Part of a data file
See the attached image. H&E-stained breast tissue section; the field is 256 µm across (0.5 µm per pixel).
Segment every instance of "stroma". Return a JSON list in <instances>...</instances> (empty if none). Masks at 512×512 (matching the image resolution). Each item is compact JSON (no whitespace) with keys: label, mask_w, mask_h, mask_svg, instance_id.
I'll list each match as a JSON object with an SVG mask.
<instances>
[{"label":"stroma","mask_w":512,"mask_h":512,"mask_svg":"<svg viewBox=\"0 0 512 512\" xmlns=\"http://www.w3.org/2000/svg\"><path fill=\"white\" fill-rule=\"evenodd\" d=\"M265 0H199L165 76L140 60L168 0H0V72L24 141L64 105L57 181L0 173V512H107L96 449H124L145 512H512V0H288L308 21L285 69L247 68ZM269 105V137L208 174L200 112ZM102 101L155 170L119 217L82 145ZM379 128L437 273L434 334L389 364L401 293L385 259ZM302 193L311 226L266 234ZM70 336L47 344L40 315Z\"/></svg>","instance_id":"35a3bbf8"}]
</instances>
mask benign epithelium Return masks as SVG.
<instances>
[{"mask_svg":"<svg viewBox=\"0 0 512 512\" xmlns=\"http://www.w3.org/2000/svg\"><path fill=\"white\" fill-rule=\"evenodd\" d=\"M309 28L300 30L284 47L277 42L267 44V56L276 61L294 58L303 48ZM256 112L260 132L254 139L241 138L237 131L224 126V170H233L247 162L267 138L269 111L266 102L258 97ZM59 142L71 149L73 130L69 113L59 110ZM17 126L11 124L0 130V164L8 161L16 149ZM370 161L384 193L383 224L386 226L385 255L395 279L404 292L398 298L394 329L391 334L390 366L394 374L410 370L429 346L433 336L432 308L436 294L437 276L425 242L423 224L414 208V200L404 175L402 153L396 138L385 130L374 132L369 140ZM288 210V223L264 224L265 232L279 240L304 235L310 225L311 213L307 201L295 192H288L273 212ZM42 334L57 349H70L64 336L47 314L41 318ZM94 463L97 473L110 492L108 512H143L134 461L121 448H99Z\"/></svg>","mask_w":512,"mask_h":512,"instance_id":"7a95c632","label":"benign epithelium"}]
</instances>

* Problem statement: Copy out all of the records shown above exactly.

* Response to this exercise:
See the attached image. H&E-stained breast tissue section; the field is 256 µm across (0.5 µm per pixel).
Segment every instance of "stroma". Return a JSON list in <instances>...</instances> (empty if none). Masks at 512×512 (matching the image resolution). Each item is compact JSON (no whitespace) with keys: label, mask_w, mask_h, mask_svg, instance_id.
I'll list each match as a JSON object with an SVG mask.
<instances>
[{"label":"stroma","mask_w":512,"mask_h":512,"mask_svg":"<svg viewBox=\"0 0 512 512\" xmlns=\"http://www.w3.org/2000/svg\"><path fill=\"white\" fill-rule=\"evenodd\" d=\"M265 0H199L165 76L140 60L168 0H0V72L24 141L64 105L57 181L0 173V512H107L96 449H124L145 512H512V0H288L308 21L285 69L247 68ZM269 105V137L208 174L200 112ZM102 101L155 170L119 217L82 145ZM379 128L437 273L434 334L389 364L401 293L385 259ZM302 193L311 226L266 234ZM70 336L47 344L40 315Z\"/></svg>","instance_id":"35a3bbf8"}]
</instances>
mask benign epithelium Return masks as SVG.
<instances>
[{"mask_svg":"<svg viewBox=\"0 0 512 512\" xmlns=\"http://www.w3.org/2000/svg\"><path fill=\"white\" fill-rule=\"evenodd\" d=\"M309 28L300 30L284 47L277 42L267 44V56L276 61L294 58L303 48ZM256 112L260 132L254 139L241 138L237 131L224 126V170H233L247 162L267 138L269 111L266 102L258 97ZM59 142L71 149L73 130L69 113L59 110ZM17 126L11 124L0 130V164L8 161L16 149ZM370 161L384 193L383 224L386 226L385 255L395 279L404 292L398 298L394 329L391 334L390 366L394 374L410 370L429 346L433 336L432 308L436 294L437 276L425 242L423 224L414 208V200L404 175L402 153L396 138L385 130L374 132L369 140ZM288 210V223L264 224L265 232L279 240L304 235L310 225L311 213L307 201L295 192H288L273 212ZM42 334L57 349H70L64 336L47 314L41 318ZM94 463L97 473L110 492L108 512H143L134 461L121 448H99Z\"/></svg>","mask_w":512,"mask_h":512,"instance_id":"7a95c632","label":"benign epithelium"}]
</instances>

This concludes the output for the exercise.